* _GOAL OF THE EXERCISE_:
The response should be an exact transcription of the data below, free of images.

* _ENTRIES SUPPLIED_:

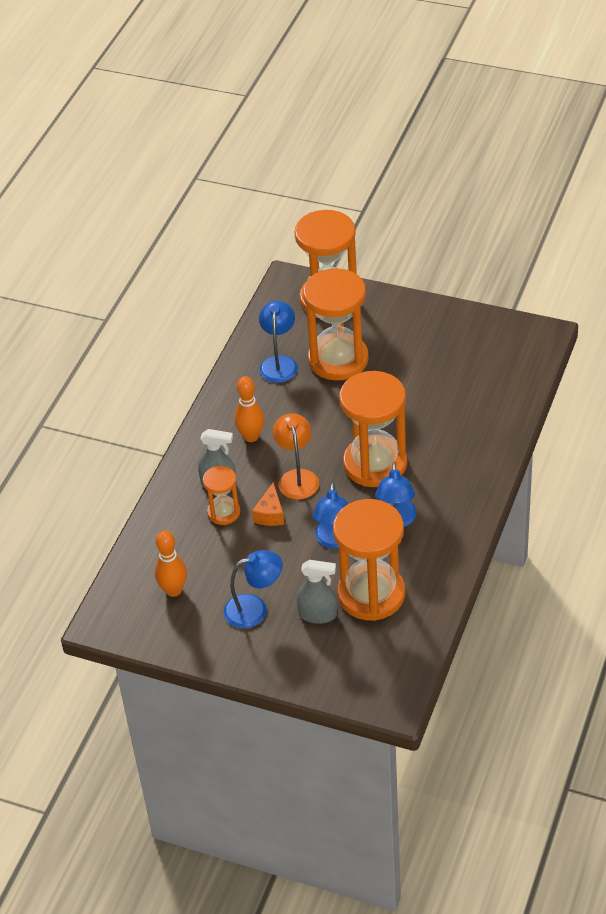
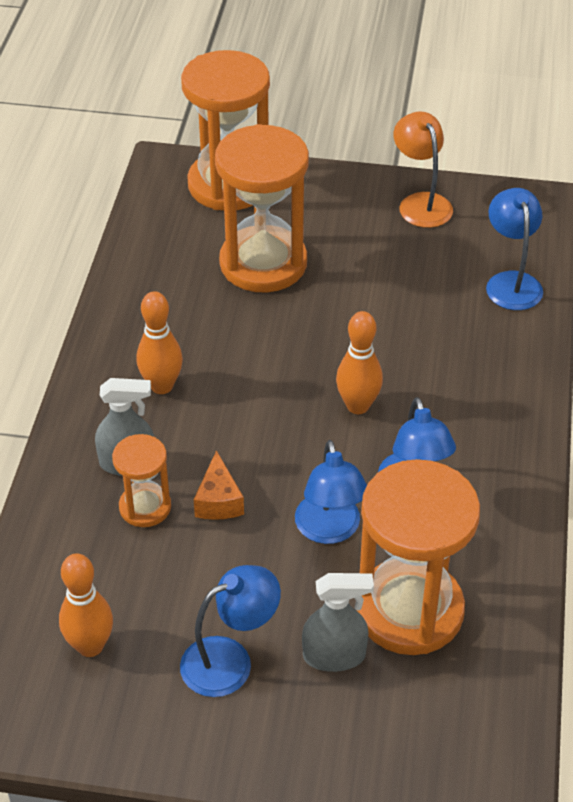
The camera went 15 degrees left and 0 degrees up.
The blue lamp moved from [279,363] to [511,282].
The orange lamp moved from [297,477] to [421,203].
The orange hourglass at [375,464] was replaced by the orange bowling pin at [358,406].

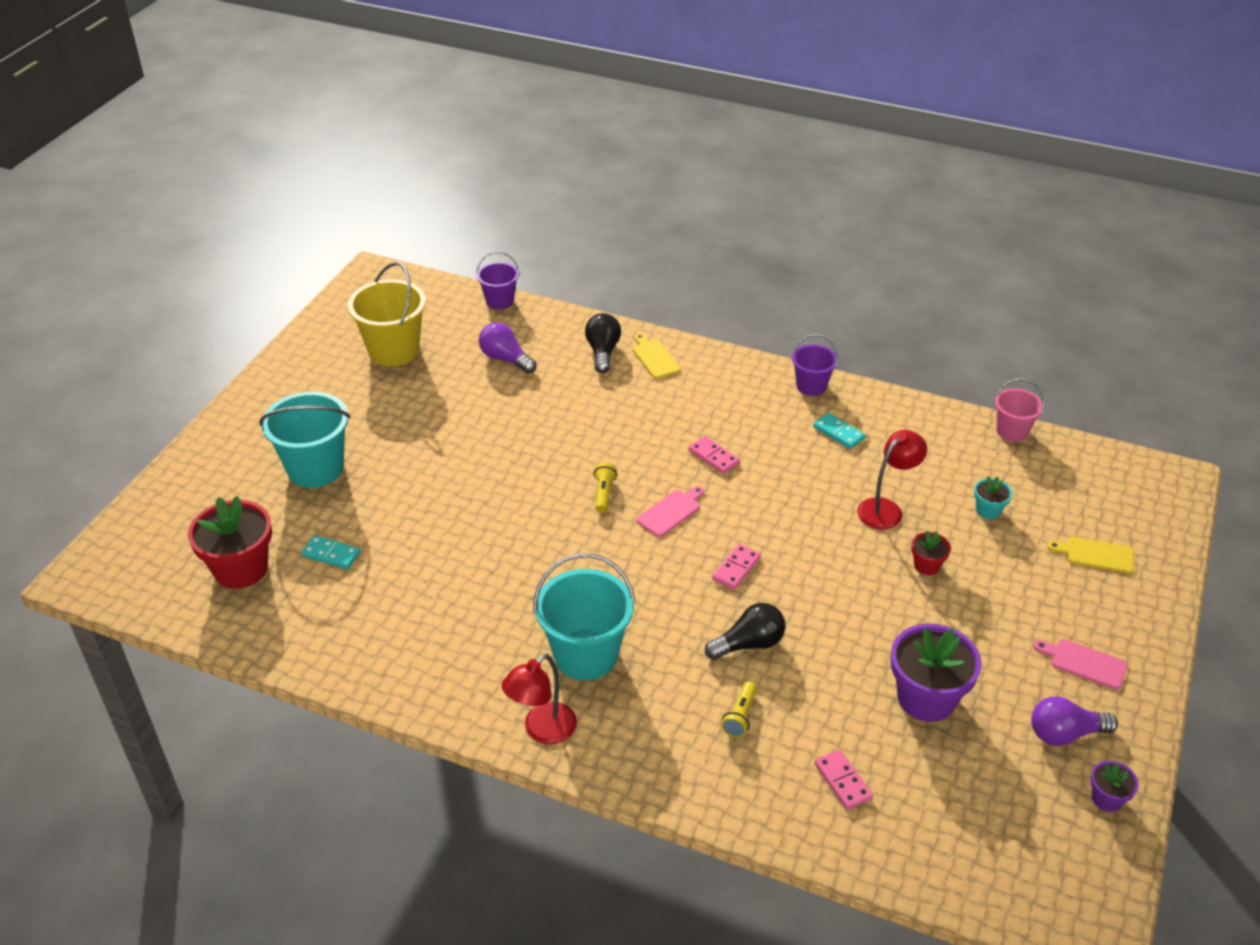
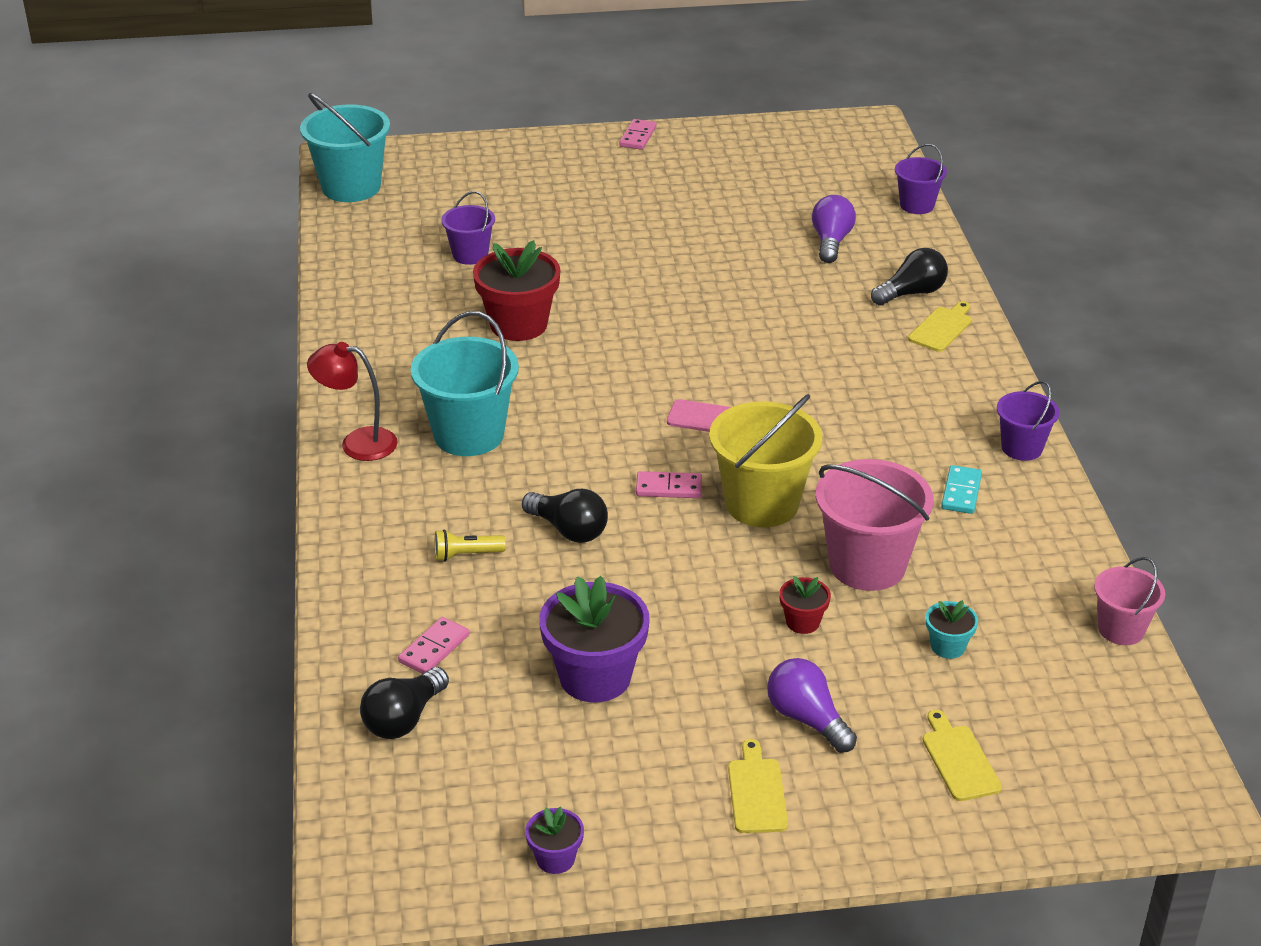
The camera went 60 degrees right and 5 degrees down.
The red flower pot moved from [241,569] to [518,325].
The turquoise bucket moved from [315,468] to [351,187].
The turquoise domino at [331,554] was replaced by the purple bucket at [470,255].
The yellow bucket moved from [394,350] to [762,504].
The yellow flashlight at [604,494] disappeared.
The pink domino moved from [713,457] to [638,137].
The red lamp at [886,509] was replaced by the pink bucket at [867,565].
The purple light bulb moved from [1064,733] to [807,719].
The pink cutting board at [1084,663] became the yellow cutting board at [757,792].
The black light bulb at [404,719] appeared.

* _WRITTEN SOLUTION_:
The camera went 15 degrees left and 0 degrees up.
The blue lamp moved from [279,363] to [511,282].
The orange lamp moved from [297,477] to [421,203].
The orange hourglass at [375,464] was replaced by the orange bowling pin at [358,406].

The camera went 60 degrees right and 5 degrees down.
The red flower pot moved from [241,569] to [518,325].
The turquoise bucket moved from [315,468] to [351,187].
The turquoise domino at [331,554] was replaced by the purple bucket at [470,255].
The yellow bucket moved from [394,350] to [762,504].
The yellow flashlight at [604,494] disappeared.
The pink domino moved from [713,457] to [638,137].
The red lamp at [886,509] was replaced by the pink bucket at [867,565].
The purple light bulb moved from [1064,733] to [807,719].
The pink cutting board at [1084,663] became the yellow cutting board at [757,792].
The black light bulb at [404,719] appeared.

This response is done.